■ **Stated goal**: Gather all lines containing the string "matching" and copy them out.

** Start of Data provided **

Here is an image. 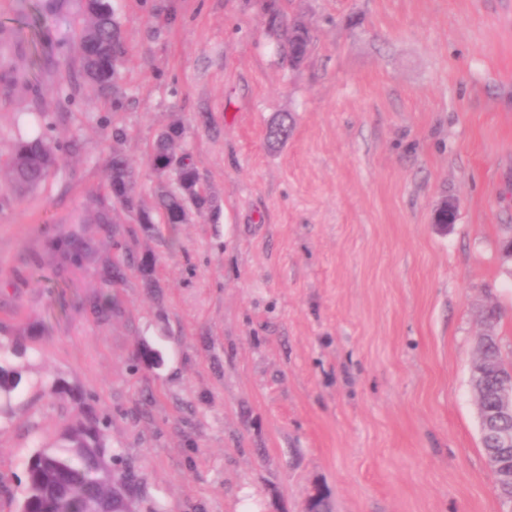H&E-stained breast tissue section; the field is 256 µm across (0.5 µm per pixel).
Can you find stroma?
I'll return each mask as SVG.
<instances>
[{
  "instance_id": "1",
  "label": "stroma",
  "mask_w": 512,
  "mask_h": 512,
  "mask_svg": "<svg viewBox=\"0 0 512 512\" xmlns=\"http://www.w3.org/2000/svg\"><path fill=\"white\" fill-rule=\"evenodd\" d=\"M278 4L311 36L297 67L263 0H116L117 112L85 105L64 18L0 0V151L40 114L62 148L24 198L0 183V341L26 349L0 512L33 444L85 416L108 418L136 512H304L317 488L331 512H512L469 383L487 305L512 358V0ZM177 119L218 213L174 244L122 211L104 233L87 202L113 123L147 190ZM74 229L96 250L79 267L57 247ZM124 251L104 321L102 260Z\"/></svg>"
}]
</instances>
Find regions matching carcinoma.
Returning a JSON list of instances; mask_svg holds the SVG:
<instances>
[{
    "label": "carcinoma",
    "mask_w": 512,
    "mask_h": 512,
    "mask_svg": "<svg viewBox=\"0 0 512 512\" xmlns=\"http://www.w3.org/2000/svg\"><path fill=\"white\" fill-rule=\"evenodd\" d=\"M268 11L290 62L296 66L304 63L310 46L308 30L287 21L273 3ZM82 16L73 29L79 55L69 66L77 68L89 90L87 104L110 98L118 110L122 102L115 94L125 48L115 7L112 0H84ZM290 131V119L282 115L269 125L267 140L283 144ZM128 136L125 126L112 124V154L105 182L102 191L89 198L94 223H115L114 211L119 207L135 216L139 224H165L174 229L194 215L217 209L215 197L208 192L192 161L179 121L163 129L149 148L147 162L156 177L149 196L134 180L130 160L121 149ZM58 151L59 147L42 135L19 137L9 145L6 175L16 196L23 197L40 187L58 166ZM91 251L86 240L74 235L65 244V259L78 265ZM131 261L132 256L127 253L112 259L108 287L114 288L123 281L124 268ZM482 345L497 360V368L486 371L482 378L484 412L489 416L498 410L501 389L512 382V364L503 359L496 334L486 336ZM15 354L14 347L0 344V405L6 408L22 382L21 367L11 359ZM121 464L120 455L107 444L100 419L79 421L64 432L60 448L39 446L27 456L25 493L19 512H90L98 505L117 512L119 507L112 506L113 489L117 483L131 479Z\"/></svg>",
    "instance_id": "1"
}]
</instances>
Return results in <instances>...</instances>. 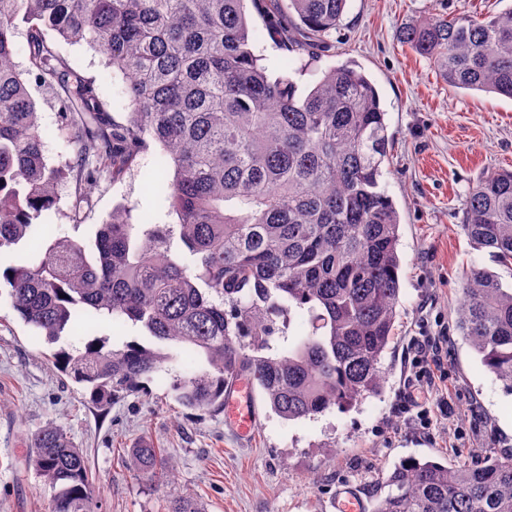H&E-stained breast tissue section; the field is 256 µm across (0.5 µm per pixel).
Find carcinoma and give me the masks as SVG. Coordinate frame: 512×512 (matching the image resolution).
Masks as SVG:
<instances>
[{
  "instance_id": "obj_1",
  "label": "carcinoma",
  "mask_w": 512,
  "mask_h": 512,
  "mask_svg": "<svg viewBox=\"0 0 512 512\" xmlns=\"http://www.w3.org/2000/svg\"><path fill=\"white\" fill-rule=\"evenodd\" d=\"M280 49L318 58L347 0H0V280L24 324L62 340L96 315L141 324L160 343L204 357L173 381L193 410L224 409L241 376L285 420L351 406L378 393L400 297V216L380 189L393 137L378 92L348 64L306 93L290 73L271 75L251 48L246 2ZM26 28L28 66L14 37ZM400 43L428 58L451 88L512 99V7L474 19L432 14L403 27ZM87 43L120 73L126 120L111 121L94 81L58 49ZM49 87L58 132L73 155L47 163L29 82ZM158 145L173 168L162 189L176 224H134L112 210L89 240L51 232L46 215L72 177L79 217L102 179H116ZM478 246L512 264V170L473 186L462 222ZM39 243L23 252V241ZM162 259L157 260L155 256ZM305 310L310 330L286 355L264 356L276 321ZM462 339L512 393V291L486 270L464 275ZM250 337L245 344L242 337ZM57 369L110 404L141 390L170 356L109 337L53 353ZM25 466L49 494L48 512H92L95 485L83 450L61 428L31 437ZM128 464L163 478L174 464L143 441ZM371 512H512V453L476 461L404 460ZM164 512H205L187 495Z\"/></svg>"
}]
</instances>
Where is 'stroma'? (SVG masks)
<instances>
[{"label":"stroma","instance_id":"1","mask_svg":"<svg viewBox=\"0 0 512 512\" xmlns=\"http://www.w3.org/2000/svg\"><path fill=\"white\" fill-rule=\"evenodd\" d=\"M512 0H348L331 48L301 77L311 88L322 71L350 63L376 87L394 138L380 186L399 215L400 304L397 334L382 363L381 393L346 408H332L300 421L276 415L255 395L256 424L241 439L223 413L180 405L171 389L175 377L202 367L190 349L162 345L171 359L145 390L103 408L83 385L53 365L54 346L26 326L0 296V512H45L46 495L26 470L27 438L46 424L64 429L82 448L95 479L94 512H157L169 494H188L207 512H327L337 489L349 486L362 498L385 494V477L401 460L458 458L492 448L512 452V395L481 364L457 330L462 274L478 266L512 288V267L462 232L469 190L487 173L512 169V99L478 91L449 90L425 58L399 41L403 26L428 14L466 12L484 17ZM60 50L97 91L114 121L124 122L126 97L120 74L106 67L86 43ZM45 132L49 164H63L73 150L57 131L58 114L46 87L31 85ZM163 156L159 146L138 157L122 178L101 181L93 204L73 221L74 186L58 185L59 202L46 222L55 232L84 238L119 205L131 207L137 224H174L162 196L148 191ZM425 336L447 342L434 369L436 399L414 402L411 366ZM428 420H420V410ZM150 440L175 461V472L159 484L129 468L125 451Z\"/></svg>","mask_w":512,"mask_h":512}]
</instances>
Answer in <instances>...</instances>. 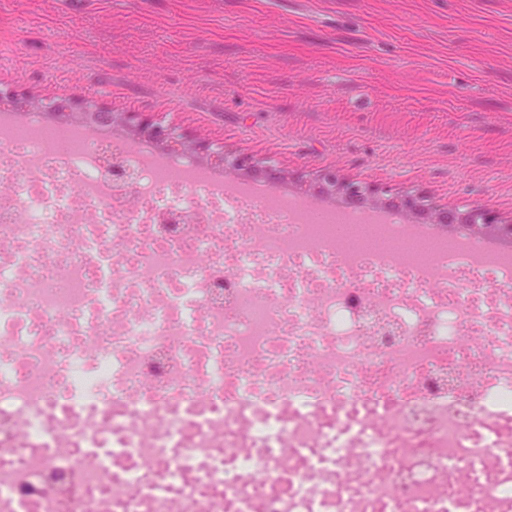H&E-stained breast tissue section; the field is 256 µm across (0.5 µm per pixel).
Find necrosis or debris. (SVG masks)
<instances>
[{"mask_svg":"<svg viewBox=\"0 0 512 512\" xmlns=\"http://www.w3.org/2000/svg\"><path fill=\"white\" fill-rule=\"evenodd\" d=\"M80 133H0V512H512V263ZM14 135L19 138L34 137L47 143L52 148L62 151H76L80 142L72 135V128L66 124H38L36 126H21L15 129ZM354 211L345 206L334 210H321L305 219L307 224H317L319 235L338 234L344 244L353 250L367 248L376 251H393L406 257H422L430 253L438 244L447 242L433 232L408 238L387 239L381 236L375 222L359 224L354 219Z\"/></svg>","mask_w":512,"mask_h":512,"instance_id":"necrosis-or-debris-1","label":"necrosis or debris"}]
</instances>
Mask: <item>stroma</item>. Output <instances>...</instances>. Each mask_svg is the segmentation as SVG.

** End of Data provided **

■ **Exercise response**:
Find regions matching carcinoma.
Find carcinoma and give me the masks as SVG. Coordinate frame: 512×512 (matching the image resolution).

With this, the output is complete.